- PROBLEM TO WORK ON:
Begin at the line below that contains "camera: 155 degrees left, 5 degrees up". Repeat it and all remaining lines of the records exactly.

──────── INFORMATION SHOWN ────────

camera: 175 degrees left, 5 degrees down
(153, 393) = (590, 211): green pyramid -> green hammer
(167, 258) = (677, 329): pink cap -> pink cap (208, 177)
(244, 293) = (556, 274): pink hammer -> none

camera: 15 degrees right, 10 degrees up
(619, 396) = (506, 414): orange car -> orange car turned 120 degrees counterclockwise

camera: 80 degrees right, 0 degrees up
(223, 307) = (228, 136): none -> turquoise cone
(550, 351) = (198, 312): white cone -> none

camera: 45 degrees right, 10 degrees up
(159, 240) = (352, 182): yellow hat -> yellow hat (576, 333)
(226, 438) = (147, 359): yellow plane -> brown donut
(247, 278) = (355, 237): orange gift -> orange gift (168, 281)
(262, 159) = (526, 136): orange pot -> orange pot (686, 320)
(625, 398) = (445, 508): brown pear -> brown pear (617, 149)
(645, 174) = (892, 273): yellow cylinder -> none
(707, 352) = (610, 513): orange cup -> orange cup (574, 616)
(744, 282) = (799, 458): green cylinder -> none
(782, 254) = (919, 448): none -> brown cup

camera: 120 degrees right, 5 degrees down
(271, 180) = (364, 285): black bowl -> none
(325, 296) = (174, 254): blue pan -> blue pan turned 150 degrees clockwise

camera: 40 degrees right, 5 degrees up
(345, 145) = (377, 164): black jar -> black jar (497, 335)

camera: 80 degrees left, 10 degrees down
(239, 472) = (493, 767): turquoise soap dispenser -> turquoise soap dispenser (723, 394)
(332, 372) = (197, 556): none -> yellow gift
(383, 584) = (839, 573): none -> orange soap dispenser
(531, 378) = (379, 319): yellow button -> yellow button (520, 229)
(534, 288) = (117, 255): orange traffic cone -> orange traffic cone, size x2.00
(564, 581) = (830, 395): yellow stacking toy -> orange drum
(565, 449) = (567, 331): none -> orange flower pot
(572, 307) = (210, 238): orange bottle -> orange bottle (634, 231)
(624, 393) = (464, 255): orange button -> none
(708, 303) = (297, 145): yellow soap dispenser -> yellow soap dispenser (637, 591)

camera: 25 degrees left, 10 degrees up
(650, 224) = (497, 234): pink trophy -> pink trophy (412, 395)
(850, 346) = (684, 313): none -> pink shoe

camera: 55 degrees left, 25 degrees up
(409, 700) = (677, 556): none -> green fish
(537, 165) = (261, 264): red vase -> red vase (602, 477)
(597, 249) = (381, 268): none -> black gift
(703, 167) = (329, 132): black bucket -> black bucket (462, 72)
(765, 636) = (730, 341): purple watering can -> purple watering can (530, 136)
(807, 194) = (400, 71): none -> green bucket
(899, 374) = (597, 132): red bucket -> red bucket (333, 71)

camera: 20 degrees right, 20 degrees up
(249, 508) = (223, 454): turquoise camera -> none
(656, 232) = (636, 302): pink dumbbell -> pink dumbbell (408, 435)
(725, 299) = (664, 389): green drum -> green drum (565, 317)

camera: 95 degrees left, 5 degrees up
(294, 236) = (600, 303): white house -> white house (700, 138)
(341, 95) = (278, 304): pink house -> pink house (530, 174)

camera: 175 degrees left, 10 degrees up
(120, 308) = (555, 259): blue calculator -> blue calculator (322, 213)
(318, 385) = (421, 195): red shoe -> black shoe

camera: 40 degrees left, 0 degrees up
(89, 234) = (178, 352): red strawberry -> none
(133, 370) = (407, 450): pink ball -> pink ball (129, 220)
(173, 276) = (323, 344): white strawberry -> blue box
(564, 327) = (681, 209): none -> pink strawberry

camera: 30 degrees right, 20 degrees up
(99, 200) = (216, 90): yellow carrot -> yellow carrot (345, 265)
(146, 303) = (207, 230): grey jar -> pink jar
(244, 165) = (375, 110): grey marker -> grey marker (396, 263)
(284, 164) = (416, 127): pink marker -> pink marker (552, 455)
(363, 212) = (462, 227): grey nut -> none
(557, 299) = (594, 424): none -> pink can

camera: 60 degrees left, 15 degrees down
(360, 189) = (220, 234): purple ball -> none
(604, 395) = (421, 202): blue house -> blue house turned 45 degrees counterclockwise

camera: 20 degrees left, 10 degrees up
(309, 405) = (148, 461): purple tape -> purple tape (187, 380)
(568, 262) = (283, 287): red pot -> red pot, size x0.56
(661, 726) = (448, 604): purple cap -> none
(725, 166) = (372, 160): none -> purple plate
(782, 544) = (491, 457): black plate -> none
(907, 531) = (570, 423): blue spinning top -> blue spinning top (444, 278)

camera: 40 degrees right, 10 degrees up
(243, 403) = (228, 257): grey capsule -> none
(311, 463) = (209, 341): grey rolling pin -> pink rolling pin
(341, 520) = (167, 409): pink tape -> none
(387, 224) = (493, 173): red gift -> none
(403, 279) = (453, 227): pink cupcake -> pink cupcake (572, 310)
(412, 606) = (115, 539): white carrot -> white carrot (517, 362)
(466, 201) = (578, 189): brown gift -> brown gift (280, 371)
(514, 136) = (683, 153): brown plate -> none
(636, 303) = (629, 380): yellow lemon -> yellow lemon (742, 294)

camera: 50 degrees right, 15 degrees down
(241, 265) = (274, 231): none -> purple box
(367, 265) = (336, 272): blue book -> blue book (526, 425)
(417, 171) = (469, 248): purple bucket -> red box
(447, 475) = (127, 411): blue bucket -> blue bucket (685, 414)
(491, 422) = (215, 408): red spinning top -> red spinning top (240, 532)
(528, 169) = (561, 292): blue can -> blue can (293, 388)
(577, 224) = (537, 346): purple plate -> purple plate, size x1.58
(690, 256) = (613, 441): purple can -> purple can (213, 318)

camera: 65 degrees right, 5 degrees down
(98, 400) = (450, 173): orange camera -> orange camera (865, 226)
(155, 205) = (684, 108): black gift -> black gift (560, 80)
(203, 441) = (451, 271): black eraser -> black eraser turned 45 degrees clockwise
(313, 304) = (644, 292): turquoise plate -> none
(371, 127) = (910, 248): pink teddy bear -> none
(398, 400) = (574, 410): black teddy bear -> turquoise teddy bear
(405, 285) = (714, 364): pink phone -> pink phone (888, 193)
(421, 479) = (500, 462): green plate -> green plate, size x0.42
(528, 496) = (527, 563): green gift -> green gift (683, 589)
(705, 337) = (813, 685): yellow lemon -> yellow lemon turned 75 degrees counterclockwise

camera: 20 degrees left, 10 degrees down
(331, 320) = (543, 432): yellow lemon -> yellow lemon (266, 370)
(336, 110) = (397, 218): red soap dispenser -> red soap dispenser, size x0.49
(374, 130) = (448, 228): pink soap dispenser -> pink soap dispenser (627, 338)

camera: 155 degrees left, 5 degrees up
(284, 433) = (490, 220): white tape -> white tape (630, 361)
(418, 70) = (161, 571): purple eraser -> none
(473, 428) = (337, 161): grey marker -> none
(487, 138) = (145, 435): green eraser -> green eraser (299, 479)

────────

- ANSWER SPACE:
camera: 155 degrees left, 5 degrees up
(284, 433) = (490, 220): white tape -> white tape (630, 361)
(418, 70) = (161, 571): purple eraser -> none
(473, 428) = (337, 161): grey marker -> none
(487, 138) = (145, 435): green eraser -> green eraser (299, 479)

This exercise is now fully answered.